TASK INPUTS Block Start
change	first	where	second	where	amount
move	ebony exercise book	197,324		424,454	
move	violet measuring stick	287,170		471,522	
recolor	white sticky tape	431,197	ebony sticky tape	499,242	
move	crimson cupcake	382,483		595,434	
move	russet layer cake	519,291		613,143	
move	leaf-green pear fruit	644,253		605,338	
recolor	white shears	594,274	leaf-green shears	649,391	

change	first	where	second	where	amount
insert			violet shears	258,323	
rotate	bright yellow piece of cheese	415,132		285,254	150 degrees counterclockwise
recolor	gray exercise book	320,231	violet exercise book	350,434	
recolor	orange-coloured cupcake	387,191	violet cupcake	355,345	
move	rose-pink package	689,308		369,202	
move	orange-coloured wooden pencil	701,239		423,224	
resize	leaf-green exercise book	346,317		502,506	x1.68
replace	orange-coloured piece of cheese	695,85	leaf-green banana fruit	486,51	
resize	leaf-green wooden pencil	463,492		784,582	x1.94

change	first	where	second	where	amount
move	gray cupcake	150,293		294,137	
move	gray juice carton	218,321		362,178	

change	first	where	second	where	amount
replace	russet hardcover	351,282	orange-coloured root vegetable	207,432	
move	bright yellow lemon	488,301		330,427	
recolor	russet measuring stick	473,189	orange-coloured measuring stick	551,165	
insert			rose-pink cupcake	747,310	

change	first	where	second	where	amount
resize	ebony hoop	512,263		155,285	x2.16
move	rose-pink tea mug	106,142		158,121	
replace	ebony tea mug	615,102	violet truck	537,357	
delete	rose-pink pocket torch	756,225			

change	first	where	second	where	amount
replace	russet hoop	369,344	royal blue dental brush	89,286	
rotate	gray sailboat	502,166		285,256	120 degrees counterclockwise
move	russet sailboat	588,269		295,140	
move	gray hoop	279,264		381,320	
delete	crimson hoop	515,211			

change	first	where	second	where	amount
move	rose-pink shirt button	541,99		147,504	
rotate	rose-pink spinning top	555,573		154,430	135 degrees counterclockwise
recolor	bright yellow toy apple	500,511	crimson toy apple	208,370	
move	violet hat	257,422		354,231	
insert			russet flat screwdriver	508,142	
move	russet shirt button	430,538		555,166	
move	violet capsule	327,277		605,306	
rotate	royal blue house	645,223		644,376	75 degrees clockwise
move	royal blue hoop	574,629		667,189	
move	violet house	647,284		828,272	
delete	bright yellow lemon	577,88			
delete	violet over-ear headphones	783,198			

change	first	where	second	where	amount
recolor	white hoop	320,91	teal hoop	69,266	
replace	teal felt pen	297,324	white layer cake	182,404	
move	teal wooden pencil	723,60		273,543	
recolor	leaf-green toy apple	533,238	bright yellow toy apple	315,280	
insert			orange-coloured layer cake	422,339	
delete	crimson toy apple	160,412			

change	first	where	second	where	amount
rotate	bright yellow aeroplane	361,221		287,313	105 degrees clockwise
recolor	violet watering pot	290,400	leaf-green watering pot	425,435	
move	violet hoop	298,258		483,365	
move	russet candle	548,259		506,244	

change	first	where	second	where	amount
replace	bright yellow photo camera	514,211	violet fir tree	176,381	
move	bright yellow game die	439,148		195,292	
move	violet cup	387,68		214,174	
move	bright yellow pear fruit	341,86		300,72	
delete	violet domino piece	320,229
TASK INPUTS Block End
Write out every record, exactly as written.

## REPLY
change	first	where	second	where	amount
move	ebony exercise book	197,324		424,454	
move	violet measuring stick	287,170		471,522	
recolor	white sticky tape	431,197	ebony sticky tape	499,242	
move	crimson cupcake	382,483		595,434	
move	russet layer cake	519,291		613,143	
move	leaf-green pear fruit	644,253		605,338	
recolor	white shears	594,274	leaf-green shears	649,391	

change	first	where	second	where	amount
insert			violet shears	258,323	
rotate	bright yellow piece of cheese	415,132		285,254	150 degrees counterclockwise
recolor	gray exercise book	320,231	violet exercise book	350,434	
recolor	orange-coloured cupcake	387,191	violet cupcake	355,345	
move	rose-pink package	689,308		369,202	
move	orange-coloured wooden pencil	701,239		423,224	
resize	leaf-green exercise book	346,317		502,506	x1.68
replace	orange-coloured piece of cheese	695,85	leaf-green banana fruit	486,51	
resize	leaf-green wooden pencil	463,492		784,582	x1.94

change	first	where	second	where	amount
move	gray cupcake	150,293		294,137	
move	gray juice carton	218,321		362,178	

change	first	where	second	where	amount
replace	russet hardcover	351,282	orange-coloured root vegetable	207,432	
move	bright yellow lemon	488,301		330,427	
recolor	russet measuring stick	473,189	orange-coloured measuring stick	551,165	
insert			rose-pink cupcake	747,310	

change	first	where	second	where	amount
resize	ebony hoop	512,263		155,285	x2.16
move	rose-pink tea mug	106,142		158,121	
replace	ebony tea mug	615,102	violet truck	537,357	
delete	rose-pink pocket torch	756,225			

change	first	where	second	where	amount
replace	russet hoop	369,344	royal blue dental brush	89,286	
rotate	gray sailboat	502,166		285,256	120 degrees counterclockwise
move	russet sailboat	588,269		295,140	
move	gray hoop	279,264		381,320	
delete	crimson hoop	515,211			

change	first	where	second	where	amount
move	rose-pink shirt button	541,99		147,504	
rotate	rose-pink spinning top	555,573		154,430	135 degrees counterclockwise
recolor	bright yellow toy apple	500,511	crimson toy apple	208,370	
move	violet hat	257,422		354,231	
insert			russet flat screwdriver	508,142	
move	russet shirt button	430,538		555,166	
move	violet capsule	327,277		605,306	
rotate	royal blue house	645,223		644,376	75 degrees clockwise
move	royal blue hoop	574,629		667,189	
move	violet house	647,284		828,272	
delete	bright yellow lemon	577,88			
delete	violet over-ear headphones	783,198			

change	first	where	second	where	amount
recolor	white hoop	320,91	teal hoop	69,266	
replace	teal felt pen	297,324	white layer cake	182,404	
move	teal wooden pencil	723,60		273,543	
recolor	leaf-green toy apple	533,238	bright yellow toy apple	315,280	
insert			orange-coloured layer cake	422,339	
delete	crimson toy apple	160,412			

change	first	where	second	where	amount
rotate	bright yellow aeroplane	361,221		287,313	105 degrees clockwise
recolor	violet watering pot	290,400	leaf-green watering pot	425,435	
move	violet hoop	298,258		483,365	
move	russet candle	548,259		506,244	

change	first	where	second	where	amount
replace	bright yellow photo camera	514,211	violet fir tree	176,381	
move	bright yellow game die	439,148		195,292	
move	violet cup	387,68		214,174	
move	bright yellow pear fruit	341,86		300,72	
delete	violet domino piece	320,229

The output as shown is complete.